Your answer should be the lines below from the one with "blue phone: 3 -> 4" to the one with "white dice: 6 -> 5", both included, given again exactly and with nothing added.

PROVIDED RECORDS Start Marker

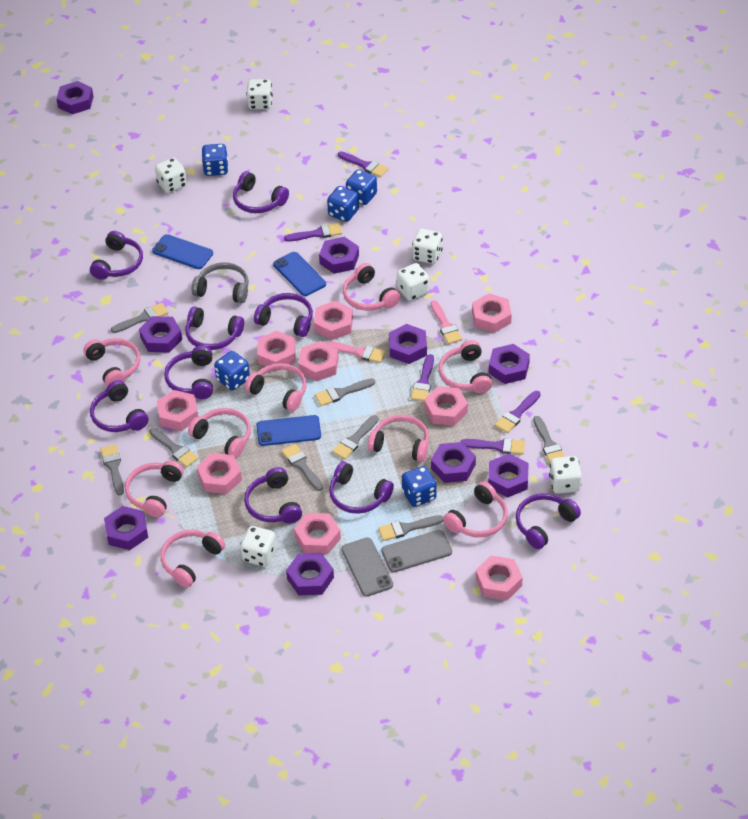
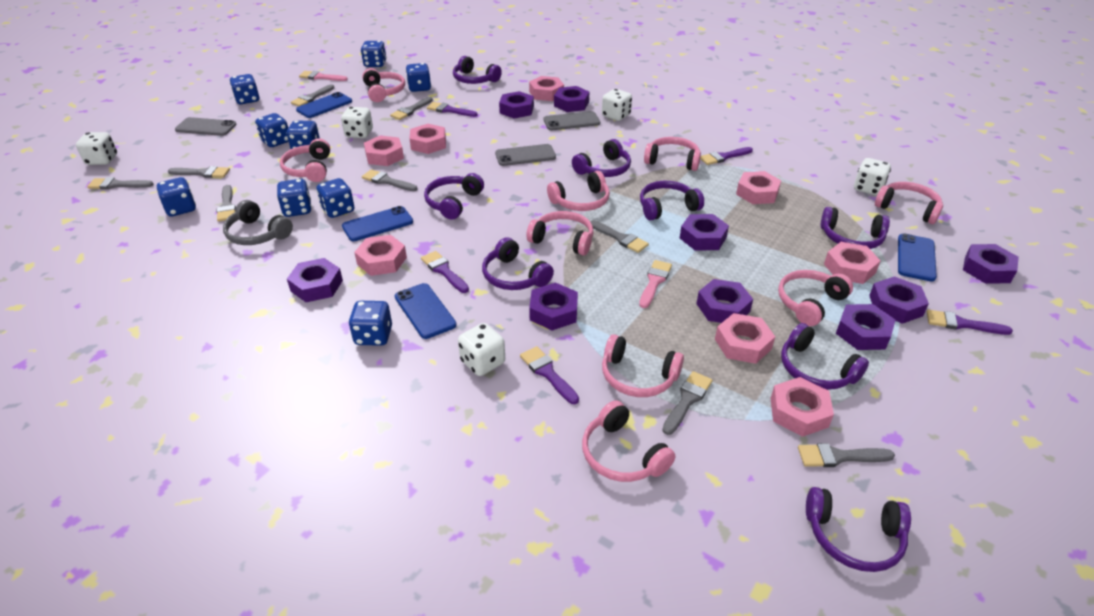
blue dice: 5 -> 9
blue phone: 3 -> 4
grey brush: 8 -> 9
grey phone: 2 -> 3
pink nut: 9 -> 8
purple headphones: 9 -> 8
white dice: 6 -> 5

PROVIDED RECORDS End Marker
PROVIDED RECORDS Start Marker

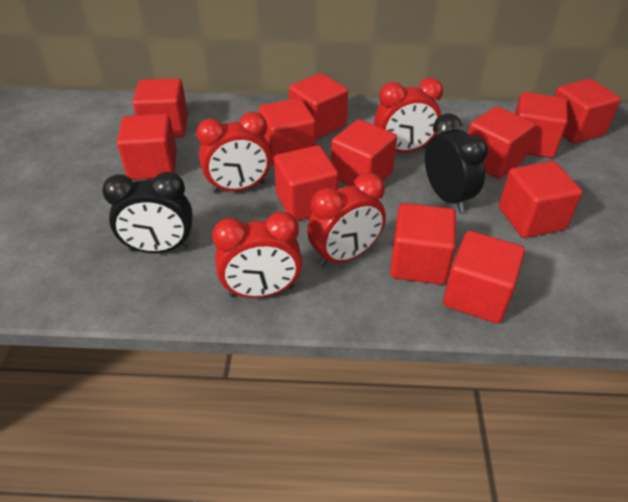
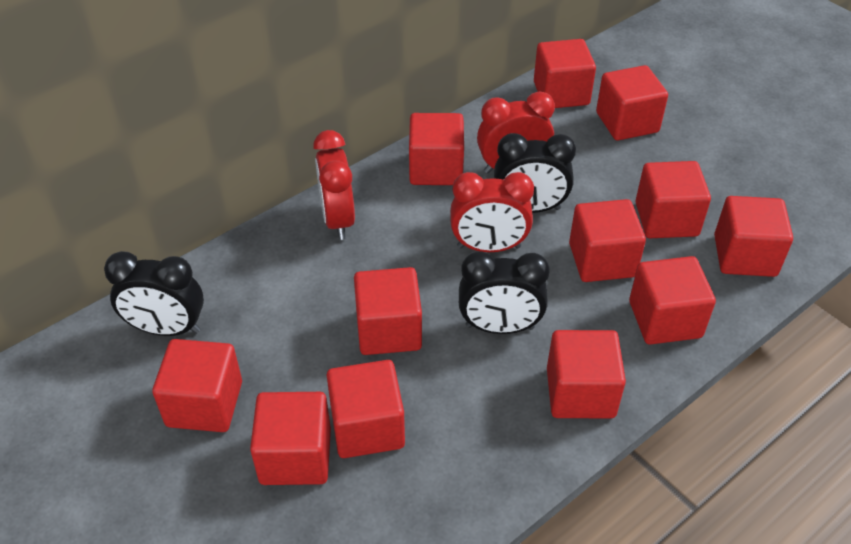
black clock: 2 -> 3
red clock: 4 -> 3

PROVIDED RECORDS End Marker

RESPONSE TO THIS TASK:
blue phone: 3 -> 4
grey brush: 8 -> 9
grey phone: 2 -> 3
pink nut: 9 -> 8
purple headphones: 9 -> 8
white dice: 6 -> 5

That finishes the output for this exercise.